=== Begin Enclosure ===
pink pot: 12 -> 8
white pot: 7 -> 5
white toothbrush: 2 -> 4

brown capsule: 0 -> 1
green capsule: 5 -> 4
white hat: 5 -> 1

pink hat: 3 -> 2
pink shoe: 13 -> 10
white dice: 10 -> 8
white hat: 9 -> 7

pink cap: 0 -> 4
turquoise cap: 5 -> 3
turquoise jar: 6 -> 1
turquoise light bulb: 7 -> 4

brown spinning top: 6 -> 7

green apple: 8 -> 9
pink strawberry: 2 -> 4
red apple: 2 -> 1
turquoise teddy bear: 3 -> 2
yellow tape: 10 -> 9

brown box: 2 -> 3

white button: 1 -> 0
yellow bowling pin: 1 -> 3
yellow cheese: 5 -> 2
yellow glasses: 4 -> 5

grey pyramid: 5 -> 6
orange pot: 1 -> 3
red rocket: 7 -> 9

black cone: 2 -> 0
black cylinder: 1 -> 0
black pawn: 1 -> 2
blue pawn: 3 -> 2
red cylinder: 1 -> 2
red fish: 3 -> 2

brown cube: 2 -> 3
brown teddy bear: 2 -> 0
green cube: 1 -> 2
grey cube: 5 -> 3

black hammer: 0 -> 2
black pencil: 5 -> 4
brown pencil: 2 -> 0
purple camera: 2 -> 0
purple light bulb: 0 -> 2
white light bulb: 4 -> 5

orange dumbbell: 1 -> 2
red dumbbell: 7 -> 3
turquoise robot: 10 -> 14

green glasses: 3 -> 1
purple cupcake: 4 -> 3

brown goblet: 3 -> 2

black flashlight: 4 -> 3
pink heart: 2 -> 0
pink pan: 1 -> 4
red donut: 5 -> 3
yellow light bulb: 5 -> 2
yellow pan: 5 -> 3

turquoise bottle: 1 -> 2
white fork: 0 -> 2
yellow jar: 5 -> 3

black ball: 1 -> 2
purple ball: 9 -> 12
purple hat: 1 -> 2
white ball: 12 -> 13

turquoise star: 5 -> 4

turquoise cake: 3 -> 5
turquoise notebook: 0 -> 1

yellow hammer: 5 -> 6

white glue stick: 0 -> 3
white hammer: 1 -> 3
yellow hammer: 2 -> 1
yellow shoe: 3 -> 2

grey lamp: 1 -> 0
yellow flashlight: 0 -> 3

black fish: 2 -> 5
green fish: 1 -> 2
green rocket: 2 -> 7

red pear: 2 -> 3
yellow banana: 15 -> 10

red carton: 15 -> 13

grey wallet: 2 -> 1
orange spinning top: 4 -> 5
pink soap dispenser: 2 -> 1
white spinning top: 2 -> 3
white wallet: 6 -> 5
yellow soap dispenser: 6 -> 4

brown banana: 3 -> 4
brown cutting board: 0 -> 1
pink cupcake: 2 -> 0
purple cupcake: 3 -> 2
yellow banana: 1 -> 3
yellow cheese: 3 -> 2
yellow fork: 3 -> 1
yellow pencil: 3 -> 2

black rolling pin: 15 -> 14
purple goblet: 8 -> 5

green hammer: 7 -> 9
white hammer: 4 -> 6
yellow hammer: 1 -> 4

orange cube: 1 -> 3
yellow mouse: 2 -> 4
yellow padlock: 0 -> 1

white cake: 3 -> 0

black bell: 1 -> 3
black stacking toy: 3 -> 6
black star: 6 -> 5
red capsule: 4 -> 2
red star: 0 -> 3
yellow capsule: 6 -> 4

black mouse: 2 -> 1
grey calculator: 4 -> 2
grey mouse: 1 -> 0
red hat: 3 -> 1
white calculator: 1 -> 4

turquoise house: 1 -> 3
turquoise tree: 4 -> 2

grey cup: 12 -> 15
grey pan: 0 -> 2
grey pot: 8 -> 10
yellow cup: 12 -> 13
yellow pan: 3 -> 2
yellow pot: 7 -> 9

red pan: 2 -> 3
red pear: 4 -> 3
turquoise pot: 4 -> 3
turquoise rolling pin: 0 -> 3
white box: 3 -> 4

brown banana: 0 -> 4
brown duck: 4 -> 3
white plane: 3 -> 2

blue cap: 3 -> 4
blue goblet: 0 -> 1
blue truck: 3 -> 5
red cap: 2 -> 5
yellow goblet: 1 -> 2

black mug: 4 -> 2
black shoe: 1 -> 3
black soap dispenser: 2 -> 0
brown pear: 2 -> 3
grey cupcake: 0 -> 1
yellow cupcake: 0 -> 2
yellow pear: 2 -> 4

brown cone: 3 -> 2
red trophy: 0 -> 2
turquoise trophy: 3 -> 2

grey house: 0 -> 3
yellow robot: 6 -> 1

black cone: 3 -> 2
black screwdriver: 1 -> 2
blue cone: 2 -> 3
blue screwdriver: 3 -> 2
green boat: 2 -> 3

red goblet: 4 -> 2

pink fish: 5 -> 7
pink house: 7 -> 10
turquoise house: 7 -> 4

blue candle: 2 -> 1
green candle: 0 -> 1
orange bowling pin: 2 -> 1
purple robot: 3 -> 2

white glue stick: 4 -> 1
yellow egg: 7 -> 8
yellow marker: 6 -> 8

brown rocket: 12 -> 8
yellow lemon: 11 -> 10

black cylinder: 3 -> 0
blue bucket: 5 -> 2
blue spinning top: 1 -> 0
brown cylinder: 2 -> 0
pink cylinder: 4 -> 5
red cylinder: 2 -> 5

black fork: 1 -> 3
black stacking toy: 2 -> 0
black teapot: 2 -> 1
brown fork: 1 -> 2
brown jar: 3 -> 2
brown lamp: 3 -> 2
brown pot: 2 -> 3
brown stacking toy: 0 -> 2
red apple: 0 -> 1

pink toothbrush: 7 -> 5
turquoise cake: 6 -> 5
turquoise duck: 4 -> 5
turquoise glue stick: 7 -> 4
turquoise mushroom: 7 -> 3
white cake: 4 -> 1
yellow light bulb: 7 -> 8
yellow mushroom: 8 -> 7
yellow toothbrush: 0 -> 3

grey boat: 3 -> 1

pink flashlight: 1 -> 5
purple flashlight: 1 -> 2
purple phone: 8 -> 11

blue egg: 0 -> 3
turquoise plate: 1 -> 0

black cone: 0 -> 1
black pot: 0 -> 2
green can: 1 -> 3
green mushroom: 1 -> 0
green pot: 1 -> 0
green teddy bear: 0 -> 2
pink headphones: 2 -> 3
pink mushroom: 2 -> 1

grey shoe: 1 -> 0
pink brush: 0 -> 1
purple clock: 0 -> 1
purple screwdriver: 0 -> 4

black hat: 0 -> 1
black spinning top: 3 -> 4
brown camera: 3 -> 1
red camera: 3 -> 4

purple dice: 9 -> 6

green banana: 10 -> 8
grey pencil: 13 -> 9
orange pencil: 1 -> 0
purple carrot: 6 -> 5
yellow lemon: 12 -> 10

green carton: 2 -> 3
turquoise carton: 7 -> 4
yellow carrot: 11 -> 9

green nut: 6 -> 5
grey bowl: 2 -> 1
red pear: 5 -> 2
=== End Enclosure ===
§ **Task to complete**: For each record above, write it out again exactly.

§ **Your response**:
pink pot: 12 -> 8
white pot: 7 -> 5
white toothbrush: 2 -> 4

brown capsule: 0 -> 1
green capsule: 5 -> 4
white hat: 5 -> 1

pink hat: 3 -> 2
pink shoe: 13 -> 10
white dice: 10 -> 8
white hat: 9 -> 7

pink cap: 0 -> 4
turquoise cap: 5 -> 3
turquoise jar: 6 -> 1
turquoise light bulb: 7 -> 4

brown spinning top: 6 -> 7

green apple: 8 -> 9
pink strawberry: 2 -> 4
red apple: 2 -> 1
turquoise teddy bear: 3 -> 2
yellow tape: 10 -> 9

brown box: 2 -> 3

white button: 1 -> 0
yellow bowling pin: 1 -> 3
yellow cheese: 5 -> 2
yellow glasses: 4 -> 5

grey pyramid: 5 -> 6
orange pot: 1 -> 3
red rocket: 7 -> 9

black cone: 2 -> 0
black cylinder: 1 -> 0
black pawn: 1 -> 2
blue pawn: 3 -> 2
red cylinder: 1 -> 2
red fish: 3 -> 2

brown cube: 2 -> 3
brown teddy bear: 2 -> 0
green cube: 1 -> 2
grey cube: 5 -> 3

black hammer: 0 -> 2
black pencil: 5 -> 4
brown pencil: 2 -> 0
purple camera: 2 -> 0
purple light bulb: 0 -> 2
white light bulb: 4 -> 5

orange dumbbell: 1 -> 2
red dumbbell: 7 -> 3
turquoise robot: 10 -> 14

green glasses: 3 -> 1
purple cupcake: 4 -> 3

brown goblet: 3 -> 2

black flashlight: 4 -> 3
pink heart: 2 -> 0
pink pan: 1 -> 4
red donut: 5 -> 3
yellow light bulb: 5 -> 2
yellow pan: 5 -> 3

turquoise bottle: 1 -> 2
white fork: 0 -> 2
yellow jar: 5 -> 3

black ball: 1 -> 2
purple ball: 9 -> 12
purple hat: 1 -> 2
white ball: 12 -> 13

turquoise star: 5 -> 4

turquoise cake: 3 -> 5
turquoise notebook: 0 -> 1

yellow hammer: 5 -> 6

white glue stick: 0 -> 3
white hammer: 1 -> 3
yellow hammer: 2 -> 1
yellow shoe: 3 -> 2

grey lamp: 1 -> 0
yellow flashlight: 0 -> 3

black fish: 2 -> 5
green fish: 1 -> 2
green rocket: 2 -> 7

red pear: 2 -> 3
yellow banana: 15 -> 10

red carton: 15 -> 13

grey wallet: 2 -> 1
orange spinning top: 4 -> 5
pink soap dispenser: 2 -> 1
white spinning top: 2 -> 3
white wallet: 6 -> 5
yellow soap dispenser: 6 -> 4

brown banana: 3 -> 4
brown cutting board: 0 -> 1
pink cupcake: 2 -> 0
purple cupcake: 3 -> 2
yellow banana: 1 -> 3
yellow cheese: 3 -> 2
yellow fork: 3 -> 1
yellow pencil: 3 -> 2

black rolling pin: 15 -> 14
purple goblet: 8 -> 5

green hammer: 7 -> 9
white hammer: 4 -> 6
yellow hammer: 1 -> 4

orange cube: 1 -> 3
yellow mouse: 2 -> 4
yellow padlock: 0 -> 1

white cake: 3 -> 0

black bell: 1 -> 3
black stacking toy: 3 -> 6
black star: 6 -> 5
red capsule: 4 -> 2
red star: 0 -> 3
yellow capsule: 6 -> 4

black mouse: 2 -> 1
grey calculator: 4 -> 2
grey mouse: 1 -> 0
red hat: 3 -> 1
white calculator: 1 -> 4

turquoise house: 1 -> 3
turquoise tree: 4 -> 2

grey cup: 12 -> 15
grey pan: 0 -> 2
grey pot: 8 -> 10
yellow cup: 12 -> 13
yellow pan: 3 -> 2
yellow pot: 7 -> 9

red pan: 2 -> 3
red pear: 4 -> 3
turquoise pot: 4 -> 3
turquoise rolling pin: 0 -> 3
white box: 3 -> 4

brown banana: 0 -> 4
brown duck: 4 -> 3
white plane: 3 -> 2

blue cap: 3 -> 4
blue goblet: 0 -> 1
blue truck: 3 -> 5
red cap: 2 -> 5
yellow goblet: 1 -> 2

black mug: 4 -> 2
black shoe: 1 -> 3
black soap dispenser: 2 -> 0
brown pear: 2 -> 3
grey cupcake: 0 -> 1
yellow cupcake: 0 -> 2
yellow pear: 2 -> 4

brown cone: 3 -> 2
red trophy: 0 -> 2
turquoise trophy: 3 -> 2

grey house: 0 -> 3
yellow robot: 6 -> 1

black cone: 3 -> 2
black screwdriver: 1 -> 2
blue cone: 2 -> 3
blue screwdriver: 3 -> 2
green boat: 2 -> 3

red goblet: 4 -> 2

pink fish: 5 -> 7
pink house: 7 -> 10
turquoise house: 7 -> 4

blue candle: 2 -> 1
green candle: 0 -> 1
orange bowling pin: 2 -> 1
purple robot: 3 -> 2

white glue stick: 4 -> 1
yellow egg: 7 -> 8
yellow marker: 6 -> 8

brown rocket: 12 -> 8
yellow lemon: 11 -> 10

black cylinder: 3 -> 0
blue bucket: 5 -> 2
blue spinning top: 1 -> 0
brown cylinder: 2 -> 0
pink cylinder: 4 -> 5
red cylinder: 2 -> 5

black fork: 1 -> 3
black stacking toy: 2 -> 0
black teapot: 2 -> 1
brown fork: 1 -> 2
brown jar: 3 -> 2
brown lamp: 3 -> 2
brown pot: 2 -> 3
brown stacking toy: 0 -> 2
red apple: 0 -> 1

pink toothbrush: 7 -> 5
turquoise cake: 6 -> 5
turquoise duck: 4 -> 5
turquoise glue stick: 7 -> 4
turquoise mushroom: 7 -> 3
white cake: 4 -> 1
yellow light bulb: 7 -> 8
yellow mushroom: 8 -> 7
yellow toothbrush: 0 -> 3

grey boat: 3 -> 1

pink flashlight: 1 -> 5
purple flashlight: 1 -> 2
purple phone: 8 -> 11

blue egg: 0 -> 3
turquoise plate: 1 -> 0

black cone: 0 -> 1
black pot: 0 -> 2
green can: 1 -> 3
green mushroom: 1 -> 0
green pot: 1 -> 0
green teddy bear: 0 -> 2
pink headphones: 2 -> 3
pink mushroom: 2 -> 1

grey shoe: 1 -> 0
pink brush: 0 -> 1
purple clock: 0 -> 1
purple screwdriver: 0 -> 4

black hat: 0 -> 1
black spinning top: 3 -> 4
brown camera: 3 -> 1
red camera: 3 -> 4

purple dice: 9 -> 6

green banana: 10 -> 8
grey pencil: 13 -> 9
orange pencil: 1 -> 0
purple carrot: 6 -> 5
yellow lemon: 12 -> 10

green carton: 2 -> 3
turquoise carton: 7 -> 4
yellow carrot: 11 -> 9

green nut: 6 -> 5
grey bowl: 2 -> 1
red pear: 5 -> 2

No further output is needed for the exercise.